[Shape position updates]

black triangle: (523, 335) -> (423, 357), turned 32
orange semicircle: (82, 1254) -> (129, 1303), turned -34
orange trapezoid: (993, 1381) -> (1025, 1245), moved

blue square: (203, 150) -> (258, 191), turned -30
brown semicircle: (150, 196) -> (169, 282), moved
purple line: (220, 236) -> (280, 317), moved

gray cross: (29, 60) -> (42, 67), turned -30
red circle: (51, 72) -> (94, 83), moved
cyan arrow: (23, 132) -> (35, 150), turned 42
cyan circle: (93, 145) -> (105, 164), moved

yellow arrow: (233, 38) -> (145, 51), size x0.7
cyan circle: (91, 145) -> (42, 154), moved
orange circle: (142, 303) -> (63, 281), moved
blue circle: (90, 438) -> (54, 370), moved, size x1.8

==

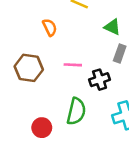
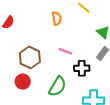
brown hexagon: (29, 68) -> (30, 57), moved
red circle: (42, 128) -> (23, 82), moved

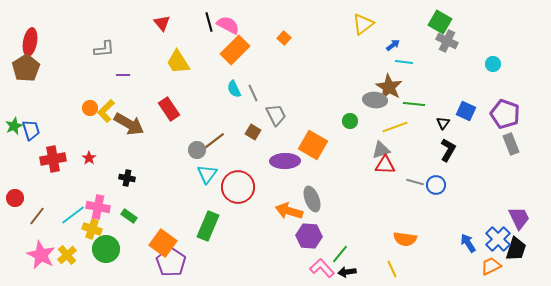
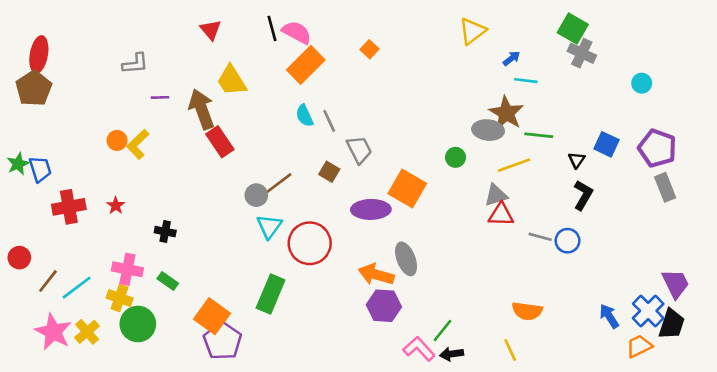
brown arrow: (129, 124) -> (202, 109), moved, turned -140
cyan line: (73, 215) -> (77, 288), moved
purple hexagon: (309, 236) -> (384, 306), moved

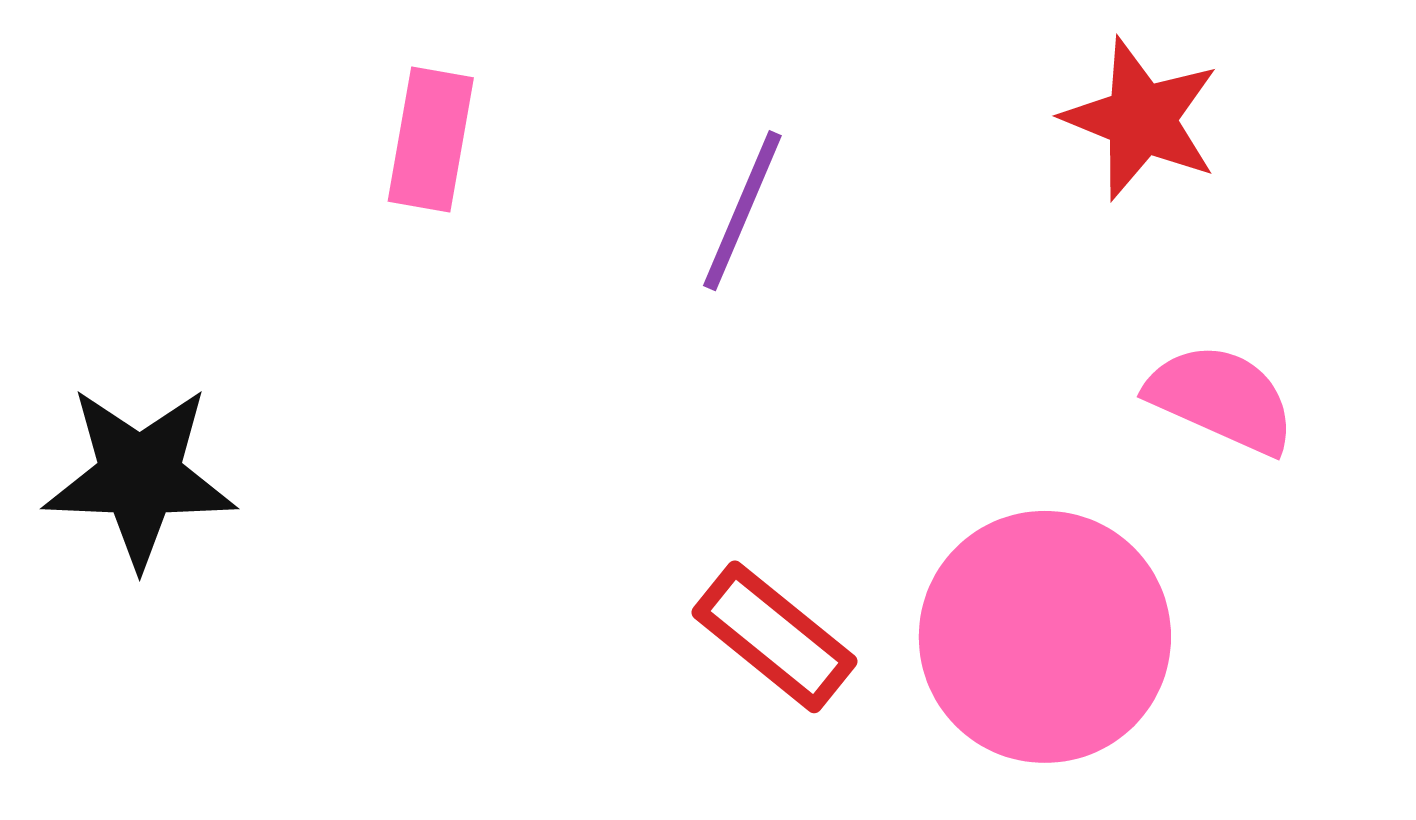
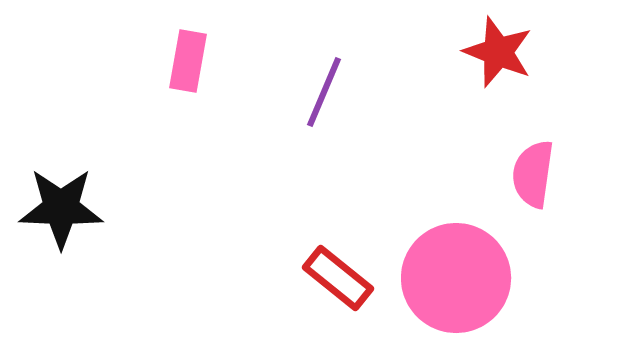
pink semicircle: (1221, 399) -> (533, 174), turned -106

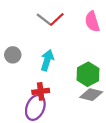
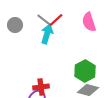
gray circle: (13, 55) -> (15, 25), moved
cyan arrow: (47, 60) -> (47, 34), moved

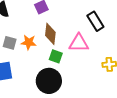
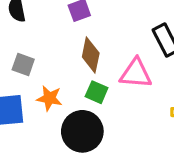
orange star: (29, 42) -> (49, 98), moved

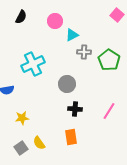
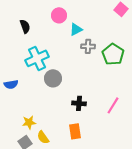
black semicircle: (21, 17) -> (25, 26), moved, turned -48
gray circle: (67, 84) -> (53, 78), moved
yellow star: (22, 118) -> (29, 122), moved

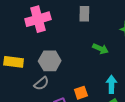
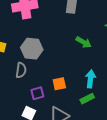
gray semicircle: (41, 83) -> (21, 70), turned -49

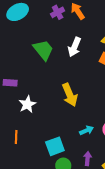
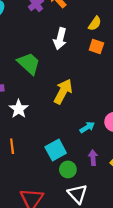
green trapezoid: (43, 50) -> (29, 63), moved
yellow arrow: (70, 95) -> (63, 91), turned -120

==

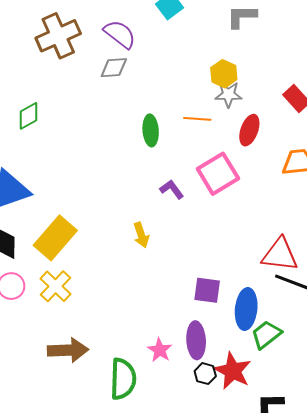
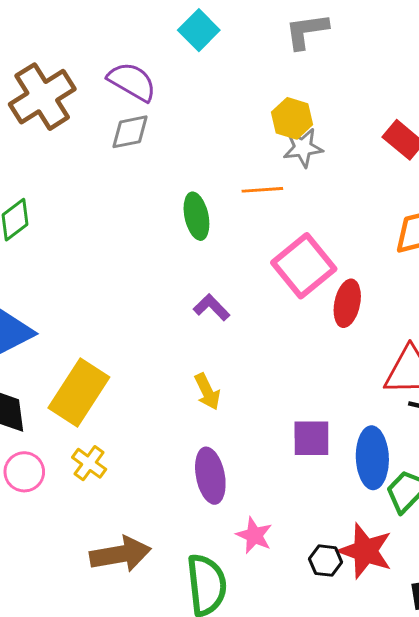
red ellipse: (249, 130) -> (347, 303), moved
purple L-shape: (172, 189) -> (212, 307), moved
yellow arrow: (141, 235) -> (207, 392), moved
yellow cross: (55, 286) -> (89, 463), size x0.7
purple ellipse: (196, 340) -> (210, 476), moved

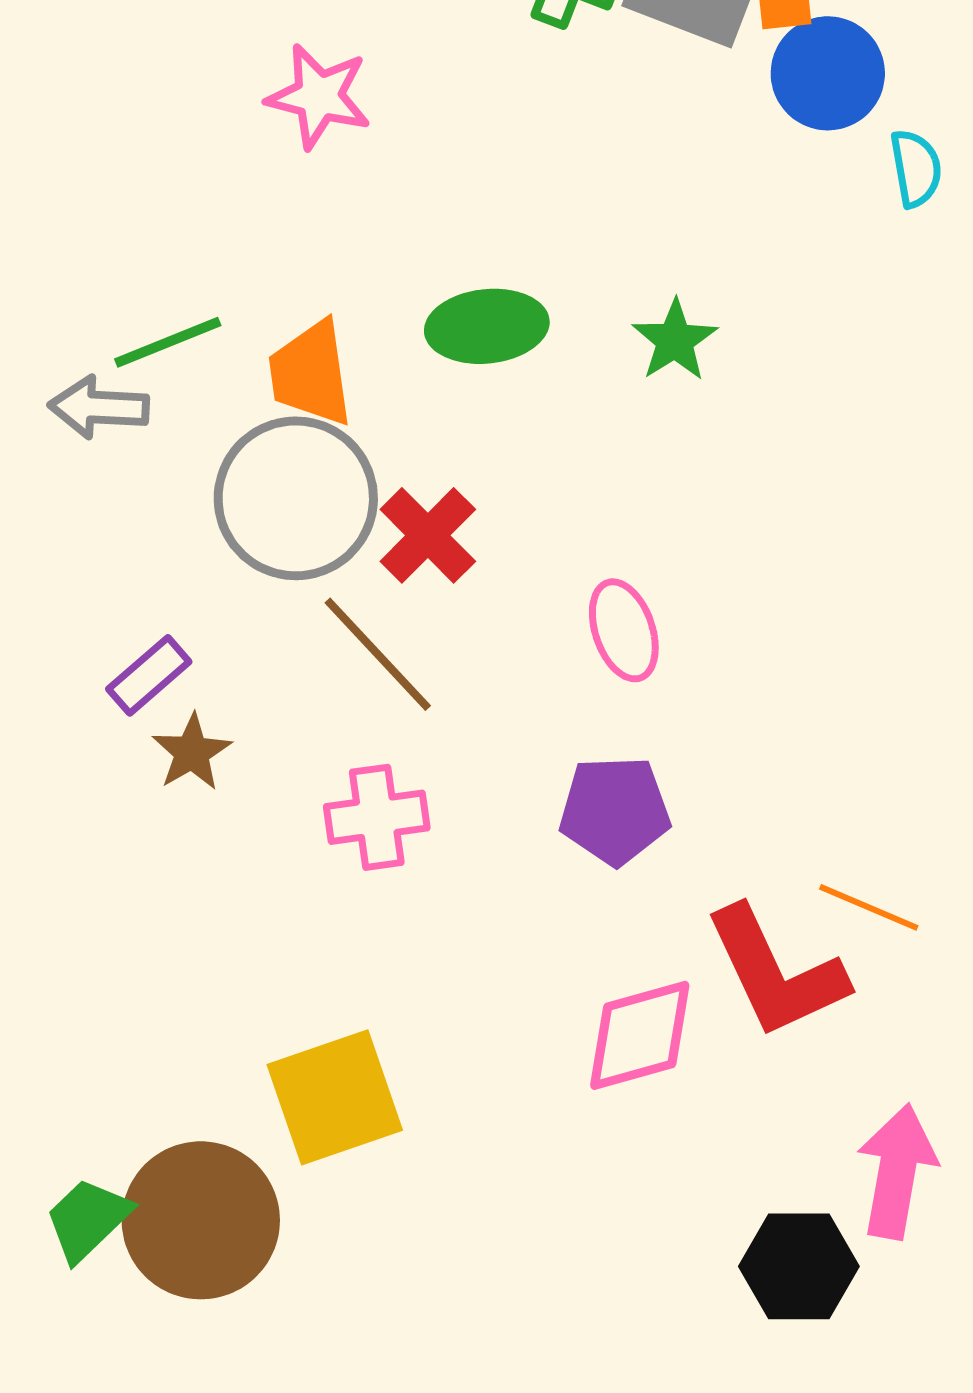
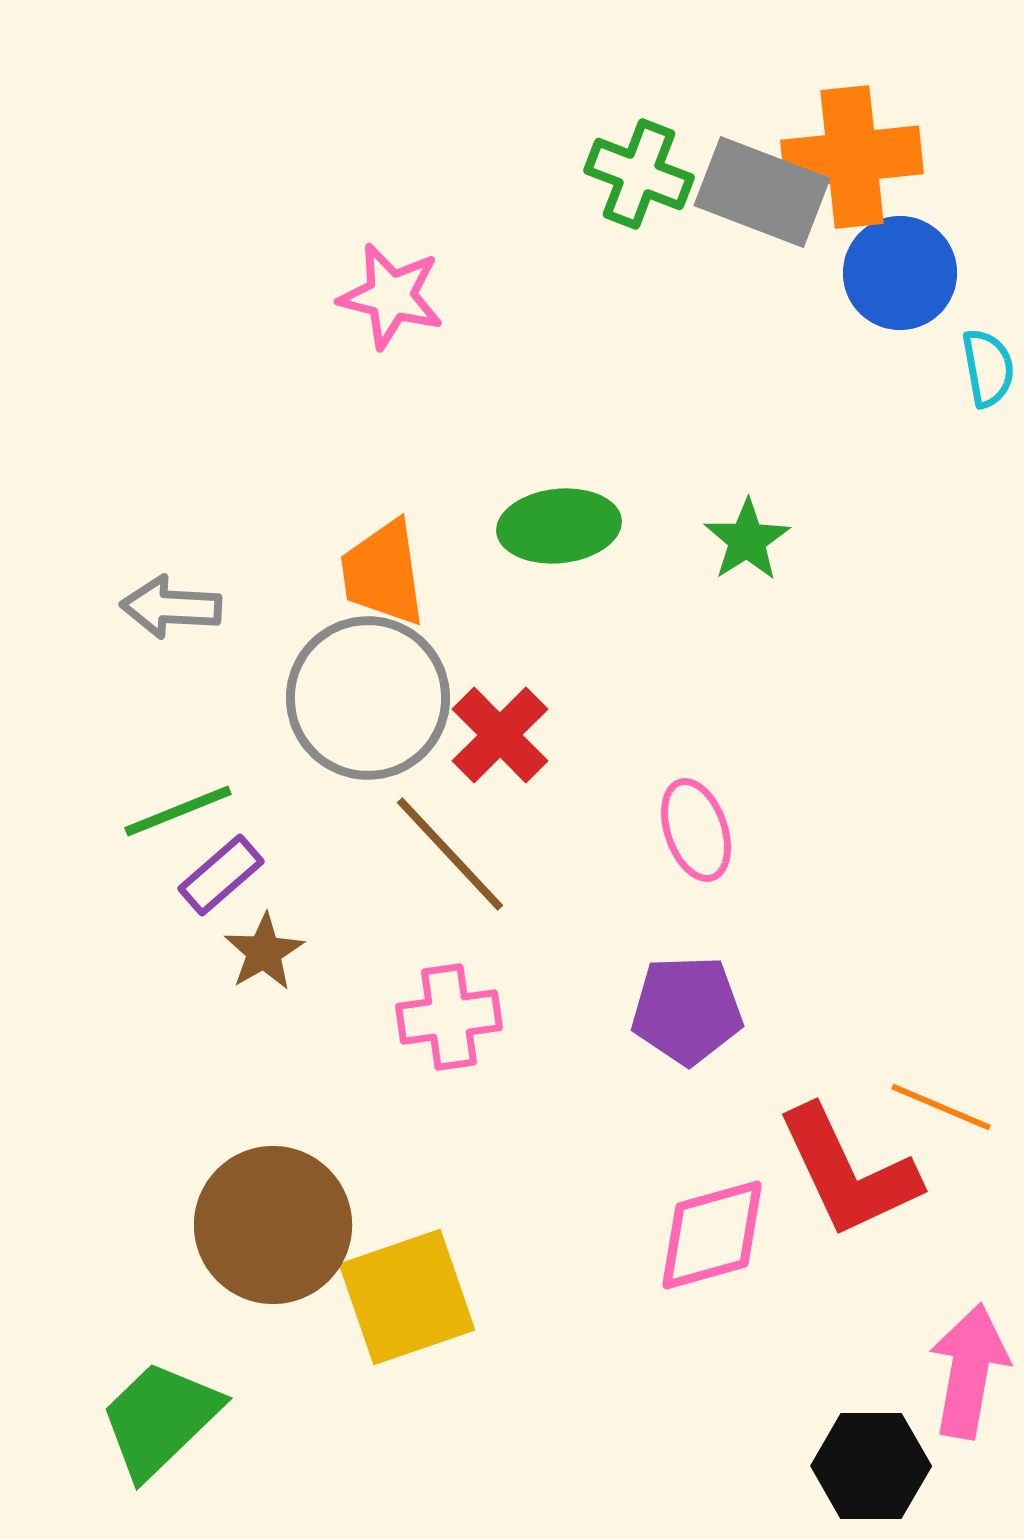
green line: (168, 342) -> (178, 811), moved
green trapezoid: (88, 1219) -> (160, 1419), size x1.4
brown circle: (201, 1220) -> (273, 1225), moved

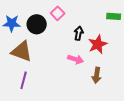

■ Problem requirements
In the entries above, please find the line with "purple line: (220, 236) -> (280, 317), moved" and the line with "yellow arrow: (233, 38)", then write out exactly those two lines and every line between them, and nothing more.

■ Task answer
purple line: (220, 236) -> (280, 317), moved

gray cross: (29, 60) -> (42, 67), turned -30
red circle: (51, 72) -> (94, 83), moved
cyan arrow: (23, 132) -> (35, 150), turned 42
cyan circle: (93, 145) -> (105, 164), moved

yellow arrow: (233, 38) -> (145, 51), size x0.7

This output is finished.